### WHAT YOU SHOULD DO:
Repeat the data in full. Drop every picture.

### INFORMATION:
☆ ☆ ☆ ☆ ☆ ☆ ☆
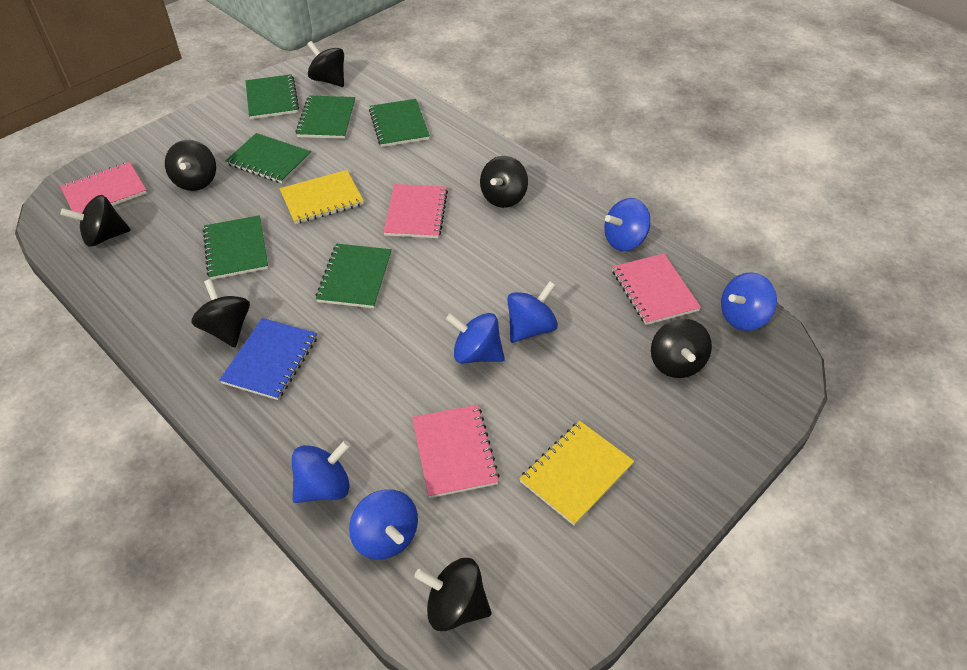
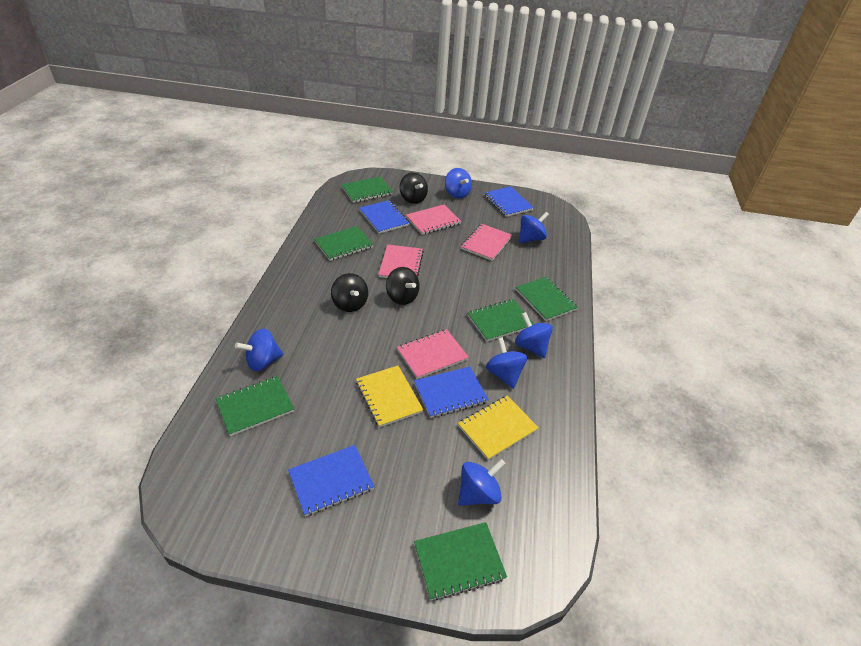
black spinning top: 7 -> 3
blue notebook: 1 -> 4

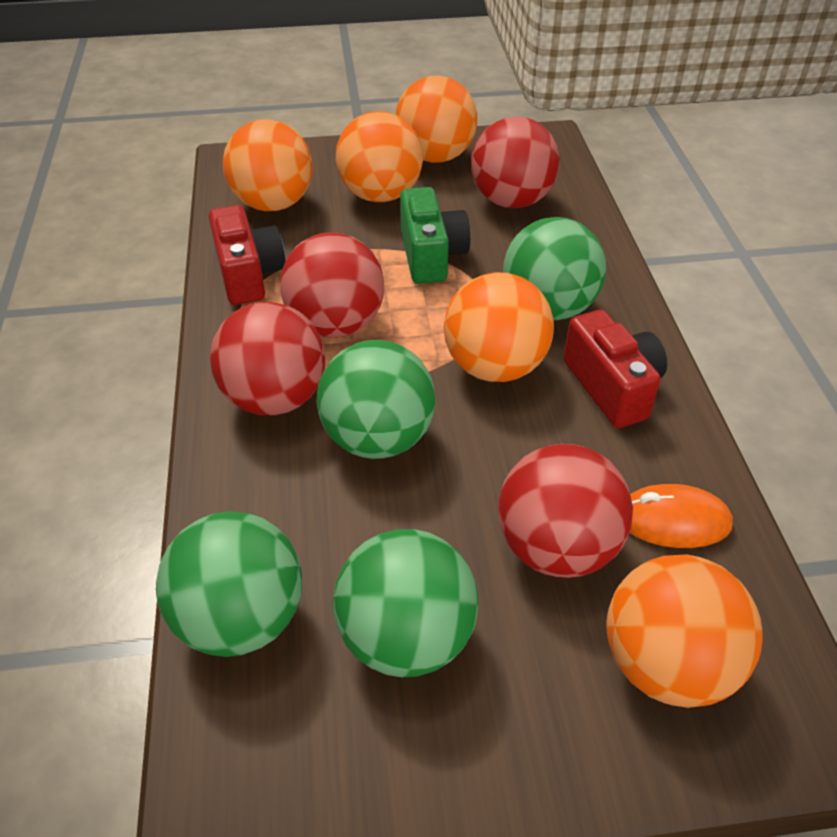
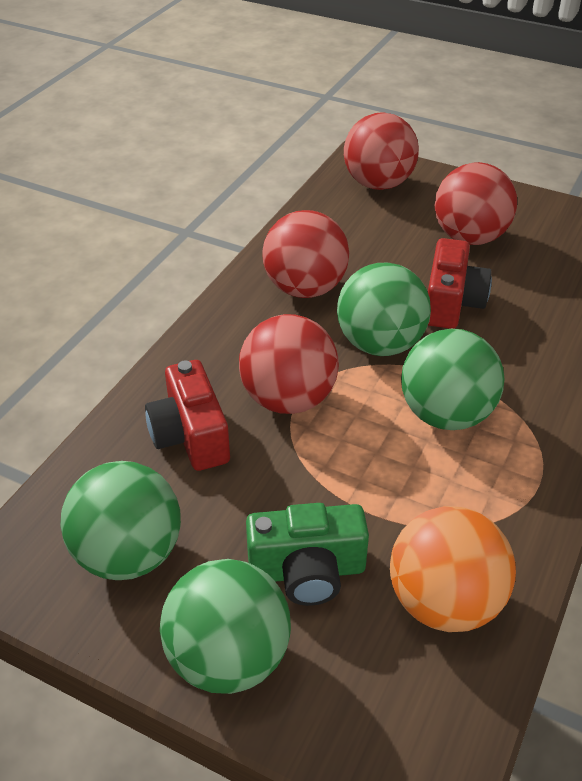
orange ball: 5 -> 1
orange mouse: 1 -> 0

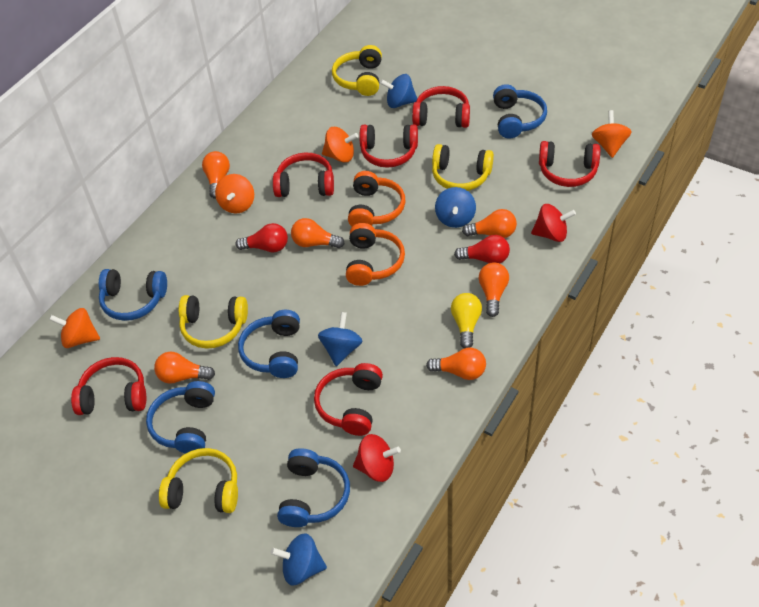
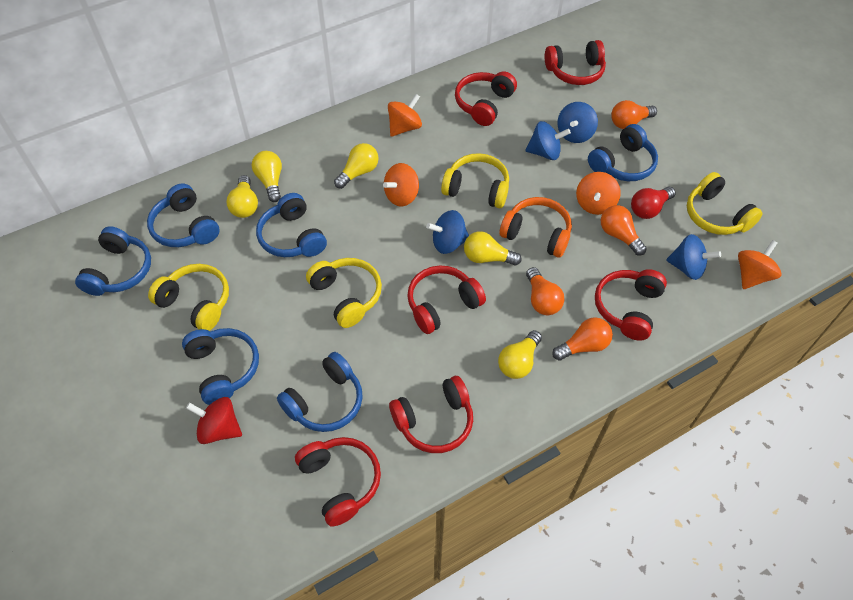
blue headphones: 5 -> 6
orange headphones: 2 -> 1
orange light bulb: 6 -> 4
red light bulb: 2 -> 1
red spinning top: 2 -> 1
yellow light bulb: 1 -> 5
☆ ☆ ☆ ☆ ☆ ☆ ☆
### SOLUTION TO THIS PROBLEM:
black spinning top: 7 -> 3
blue notebook: 1 -> 4

orange ball: 5 -> 1
orange mouse: 1 -> 0

blue headphones: 5 -> 6
orange headphones: 2 -> 1
orange light bulb: 6 -> 4
red light bulb: 2 -> 1
red spinning top: 2 -> 1
yellow light bulb: 1 -> 5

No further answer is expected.